DATA RECORDS:

==================================================

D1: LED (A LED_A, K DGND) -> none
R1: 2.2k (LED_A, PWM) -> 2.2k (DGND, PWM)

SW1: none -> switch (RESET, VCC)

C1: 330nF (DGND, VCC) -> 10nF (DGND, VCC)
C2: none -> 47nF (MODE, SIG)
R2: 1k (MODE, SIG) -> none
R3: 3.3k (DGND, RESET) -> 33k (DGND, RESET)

==================================================

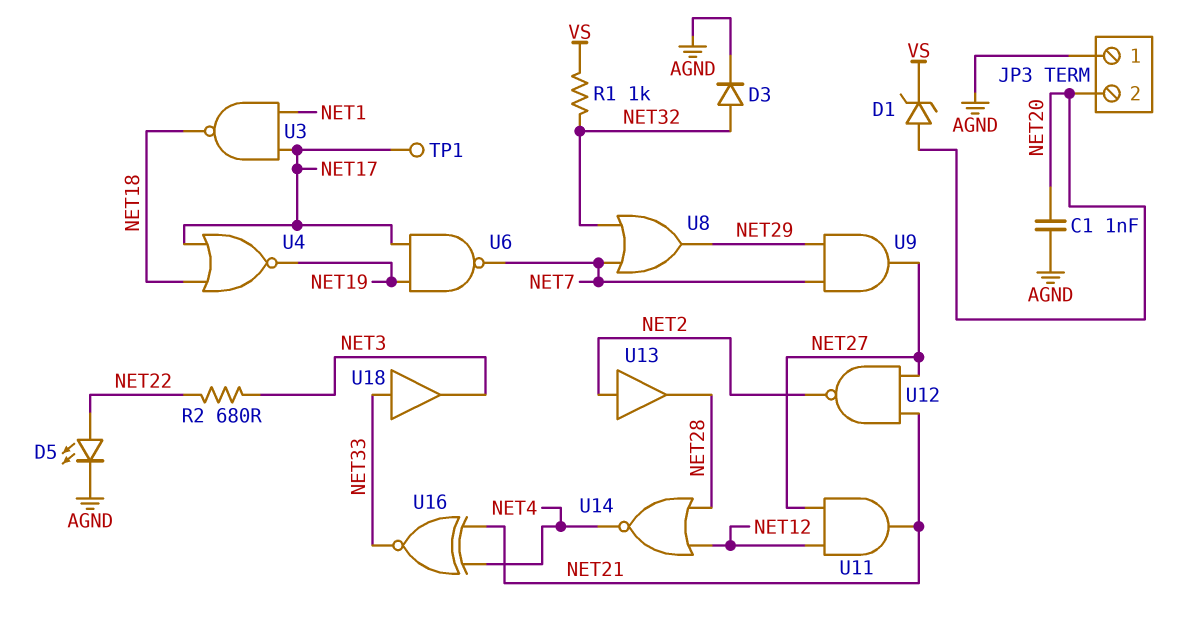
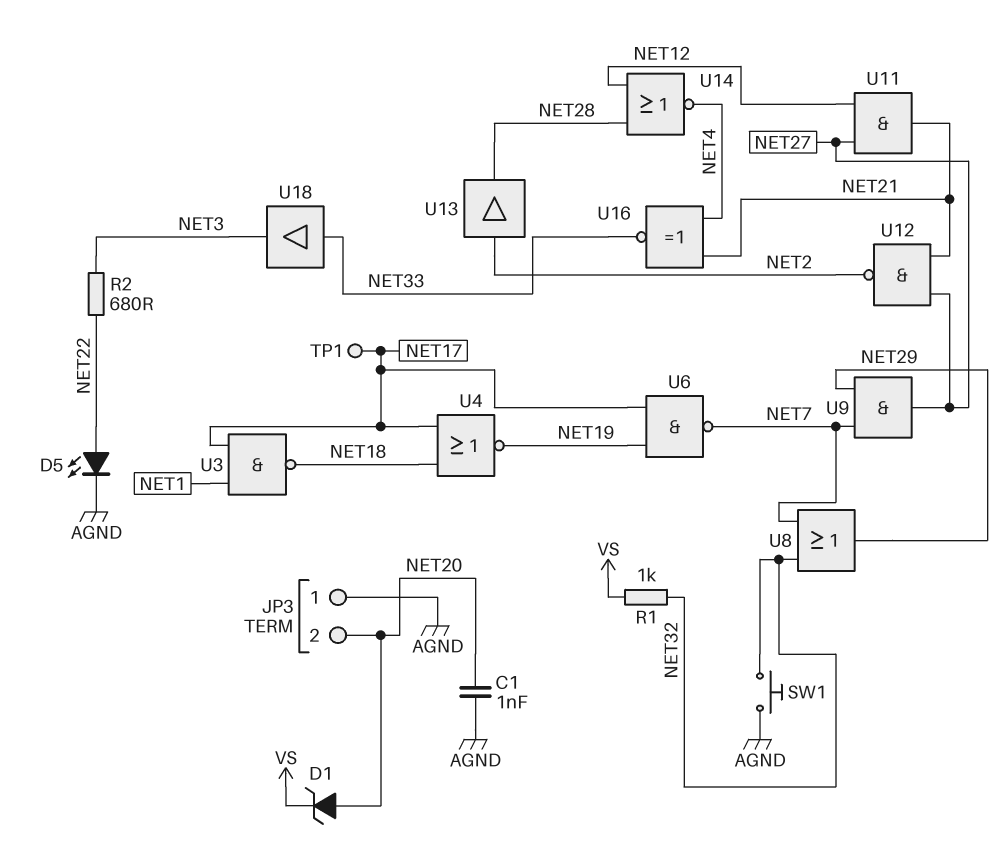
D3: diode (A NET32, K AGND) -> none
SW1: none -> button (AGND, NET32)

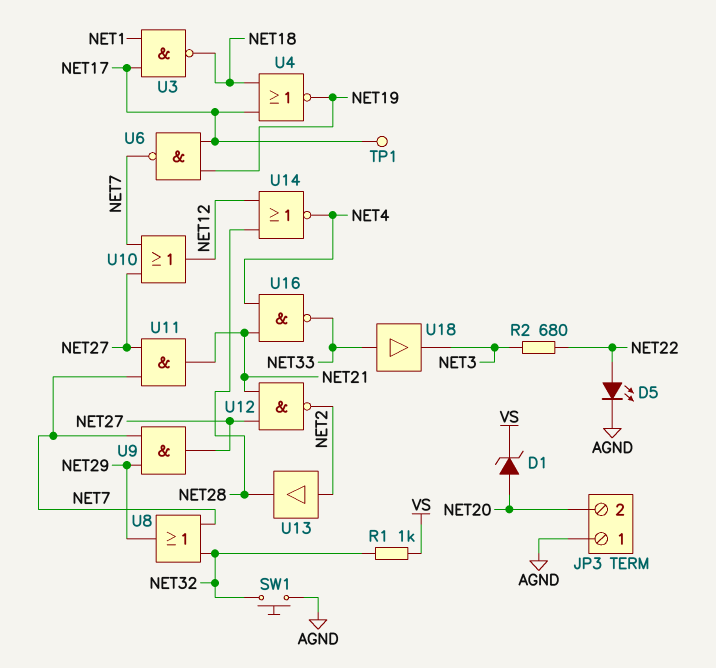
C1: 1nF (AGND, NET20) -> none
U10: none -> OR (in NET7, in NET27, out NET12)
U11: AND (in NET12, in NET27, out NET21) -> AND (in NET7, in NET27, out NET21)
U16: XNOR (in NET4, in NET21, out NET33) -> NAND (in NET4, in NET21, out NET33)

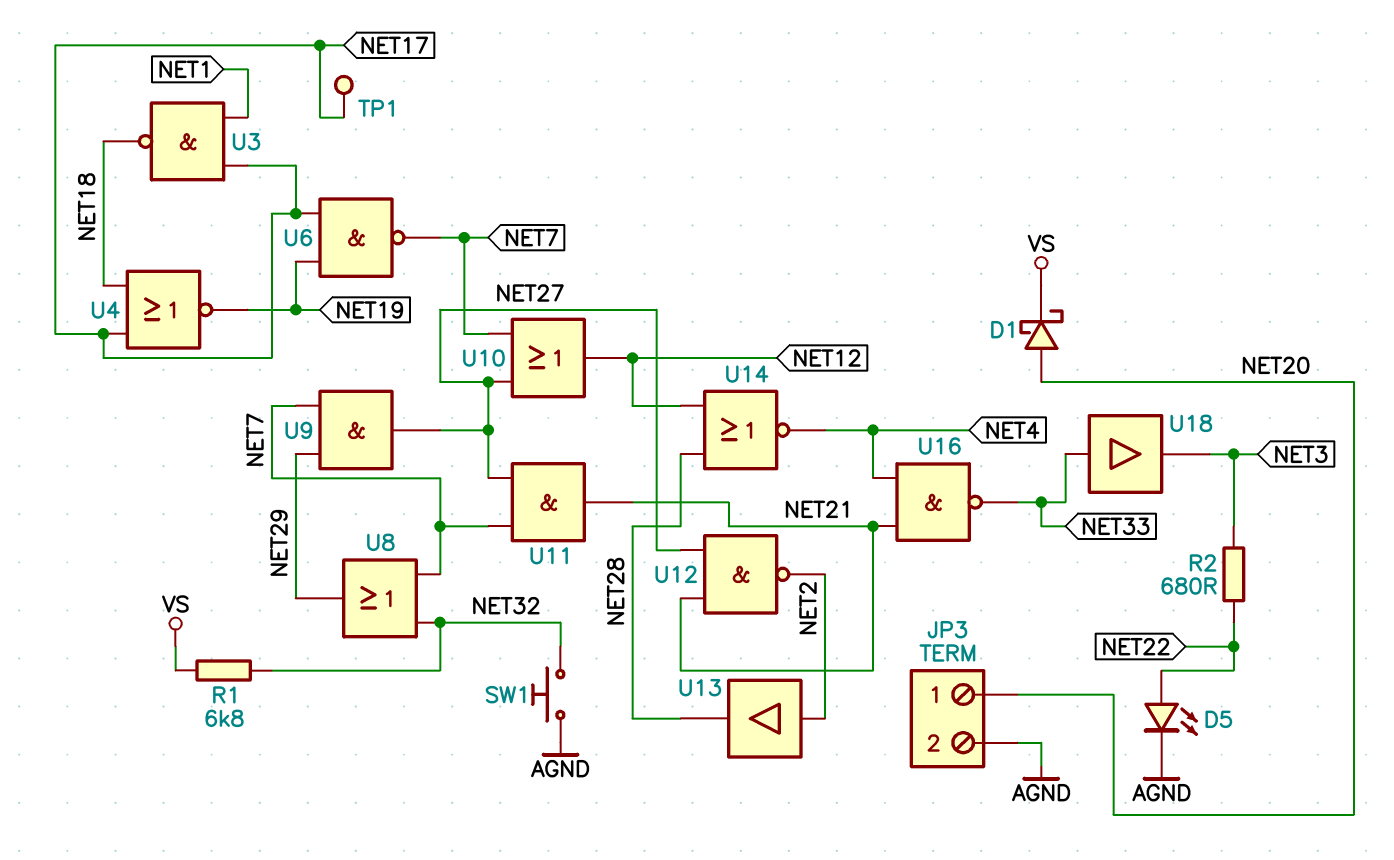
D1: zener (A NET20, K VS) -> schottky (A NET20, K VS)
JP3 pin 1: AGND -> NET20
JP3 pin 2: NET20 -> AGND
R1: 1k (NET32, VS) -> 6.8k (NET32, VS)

==================================================

Nothing except the lines from the one containing "U11: AND (in" through the one containing "R1: 1k (NET32, VS) -> 6.8k (NET32, VS)" should appear in the answer, exactly as above and without pictures.

RESPONSE AREA:
U11: AND (in NET12, in NET27, out NET21) -> AND (in NET7, in NET27, out NET21)
U16: XNOR (in NET4, in NET21, out NET33) -> NAND (in NET4, in NET21, out NET33)

D1: zener (A NET20, K VS) -> schottky (A NET20, K VS)
JP3 pin 1: AGND -> NET20
JP3 pin 2: NET20 -> AGND
R1: 1k (NET32, VS) -> 6.8k (NET32, VS)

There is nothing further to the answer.